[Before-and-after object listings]
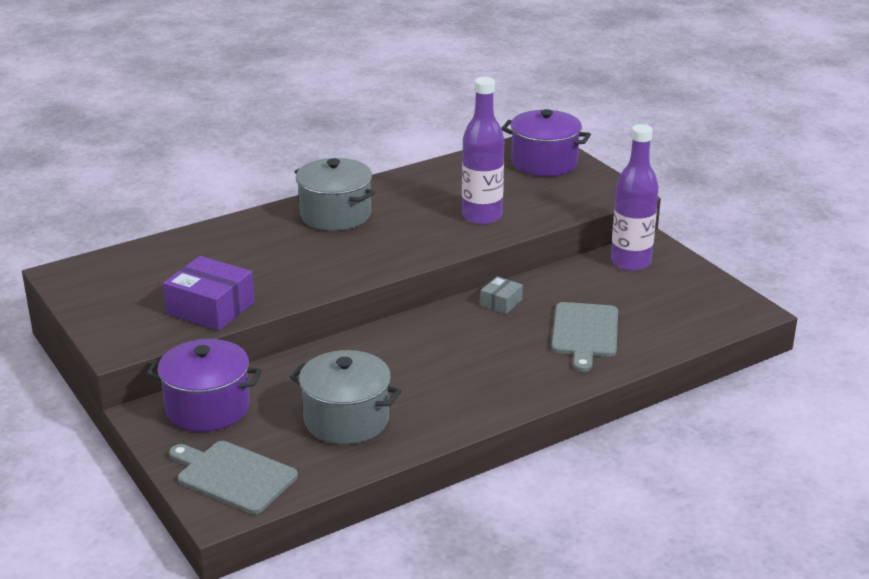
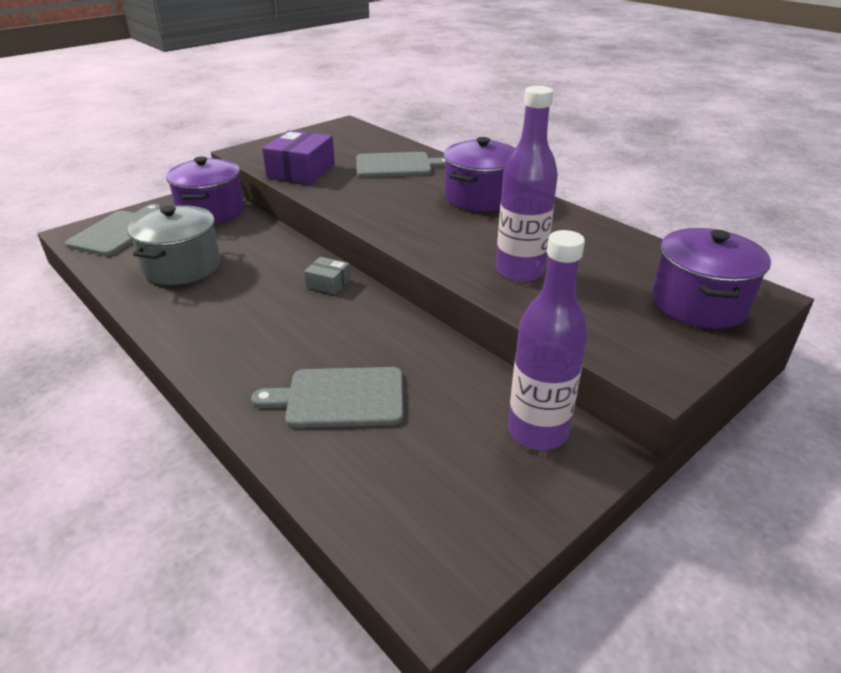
camera: 80 degrees right, 5 degrees up
(228, 249) = (397, 165): none -> grey cutting board
(335, 215) = (479, 197): grey pot -> purple pot
(501, 302) = (397, 330): grey box -> grey box (328, 283)

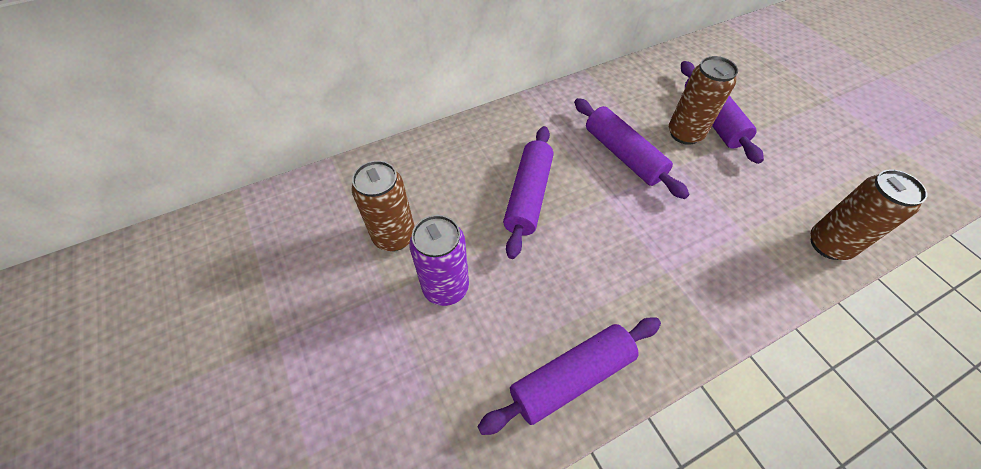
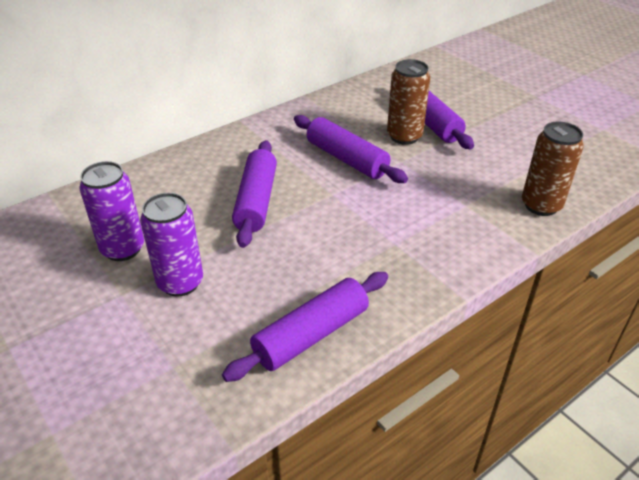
camera: 10 degrees left, 15 degrees down
(394, 236) = (123, 249): brown can -> purple can

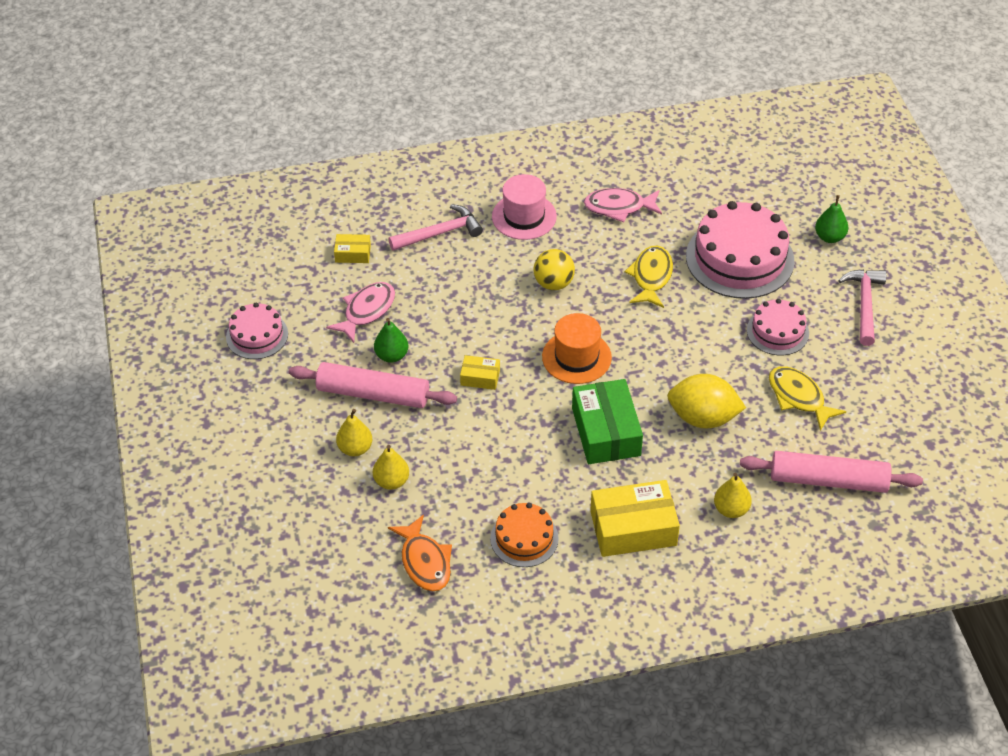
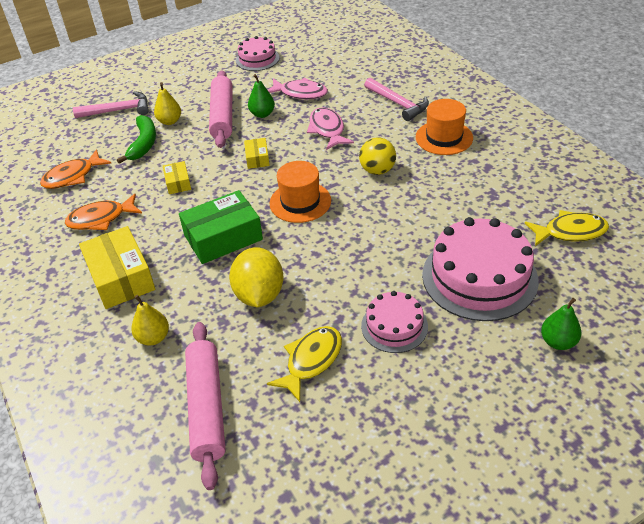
camera: 75 degrees right, 5 degrees down
(353, 254) = (353, 74): yellow box -> yellow box (178, 183)
(391, 481) = (143, 144): yellow pear -> green banana
(524, 216) = (444, 137): pink hat -> orange hat
(524, 538) = (101, 219): orange cake -> orange fish
(619, 207) = (492, 185): pink fish -> pink fish (327, 130)
(651, 277) = (418, 223): yellow fish -> yellow fish (570, 232)
(864, 304) = (473, 392): pink hammer -> pink hammer (118, 110)

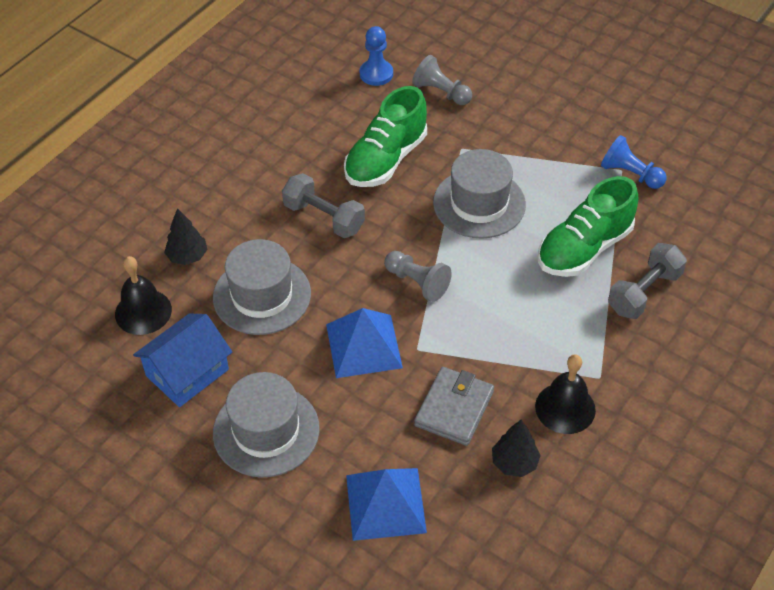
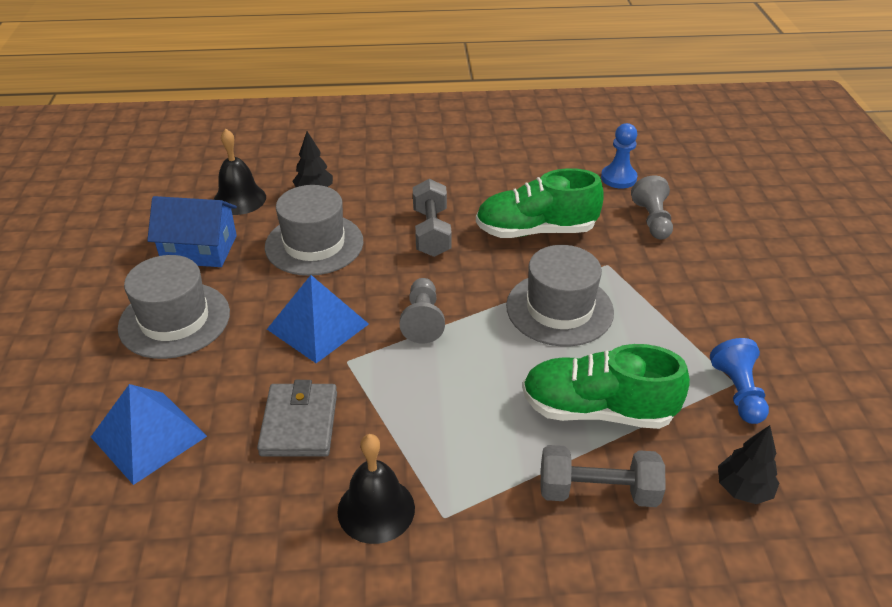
camera: 50 degrees right, 10 degrees down
(454, 408) = (299, 423): grey wallet -> grey wallet turned 75 degrees counterclockwise
(514, 463) = (269, 506): black tree -> black tree (743, 489)

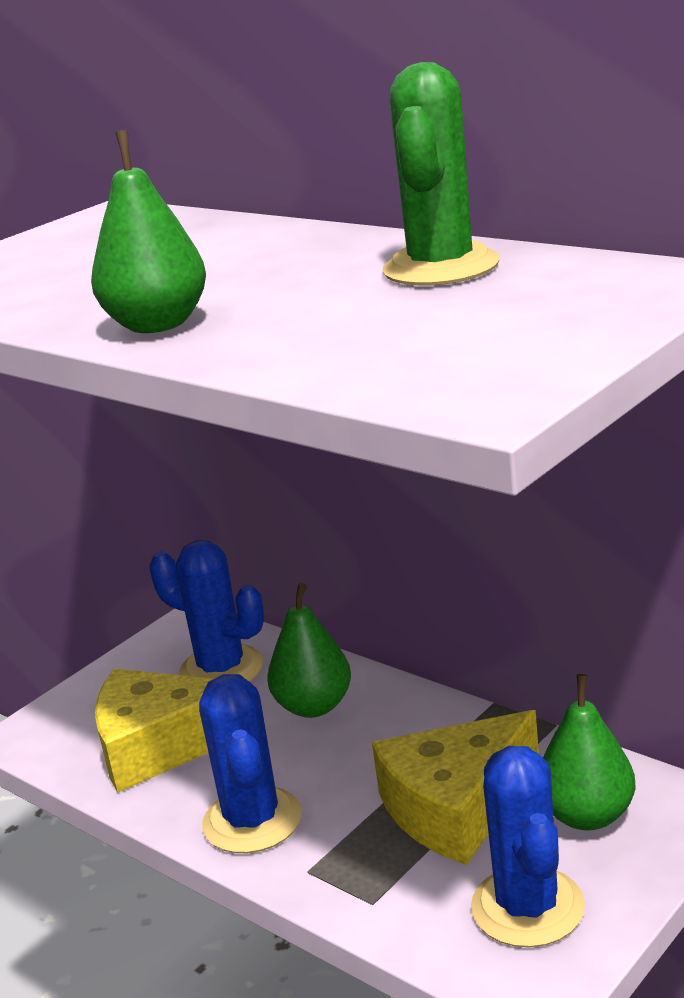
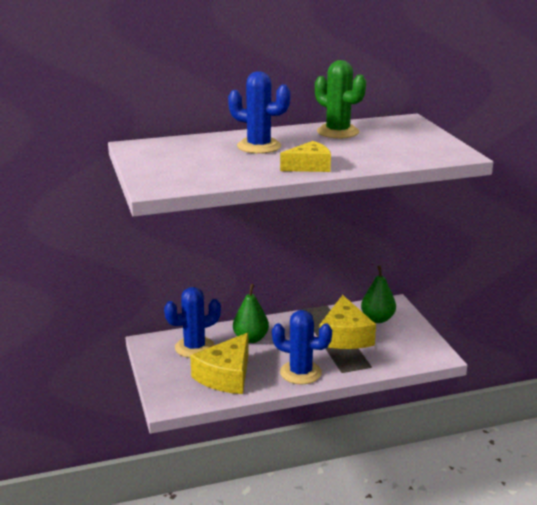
camera: 60 degrees left, 0 degrees up
(158, 325) = (309, 166): green pear -> yellow cheese
(527, 907) = (405, 344): blue cactus -> blue cactus (259, 146)

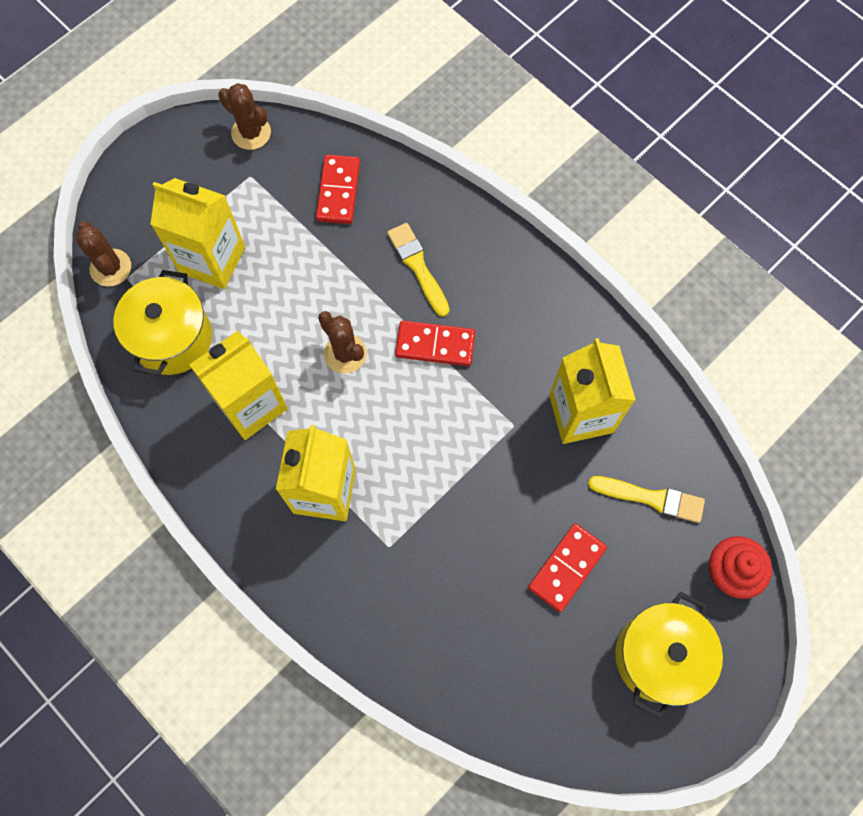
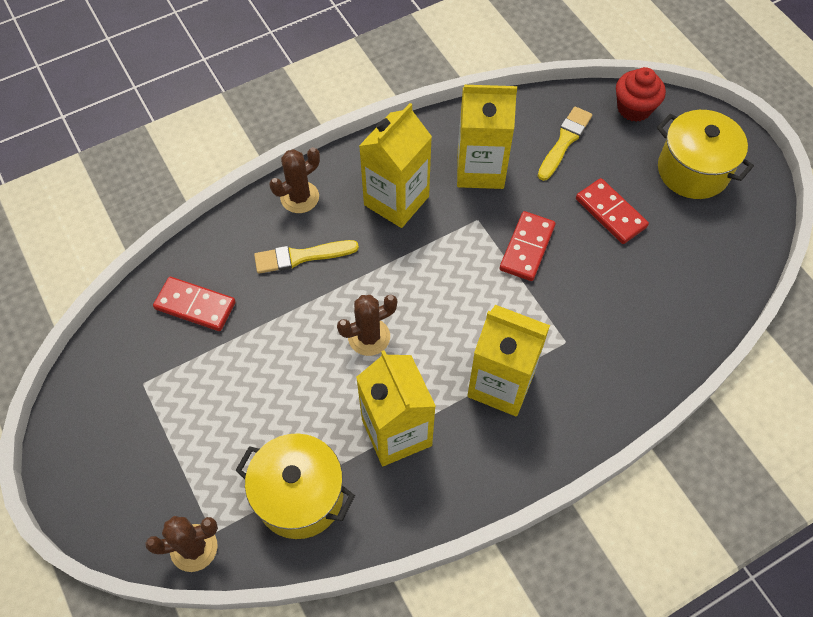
camera: 75 degrees left, 10 degrees down
(212, 260) = (225, 439): yellow carton -> yellow carton (396, 201)
(251, 133) = (92, 372): brown cactus -> brown cactus (299, 197)
(435, 344) = (384, 261): red domino -> red domino (527, 248)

◆ Activity ◆
Set down the records above exactly as written, beginning with the first line and ending with the line that contains "(864, 304) = (473, 392): pink", and do not include pictures.

◆ Exercise solution ◆
camera: 80 degrees right, 5 degrees up
(228, 249) = (397, 165): none -> grey cutting board
(335, 215) = (479, 197): grey pot -> purple pot
(501, 302) = (397, 330): grey box -> grey box (328, 283)

camera: 10 degrees left, 15 degrees down
(394, 236) = (123, 249): brown can -> purple can

camera: 75 degrees right, 5 degrees down
(353, 254) = (353, 74): yellow box -> yellow box (178, 183)
(391, 481) = (143, 144): yellow pear -> green banana
(524, 216) = (444, 137): pink hat -> orange hat
(524, 538) = (101, 219): orange cake -> orange fish
(619, 207) = (492, 185): pink fish -> pink fish (327, 130)
(651, 277) = (418, 223): yellow fish -> yellow fish (570, 232)
(864, 304) = (473, 392): pink hammer -> pink hammer (118, 110)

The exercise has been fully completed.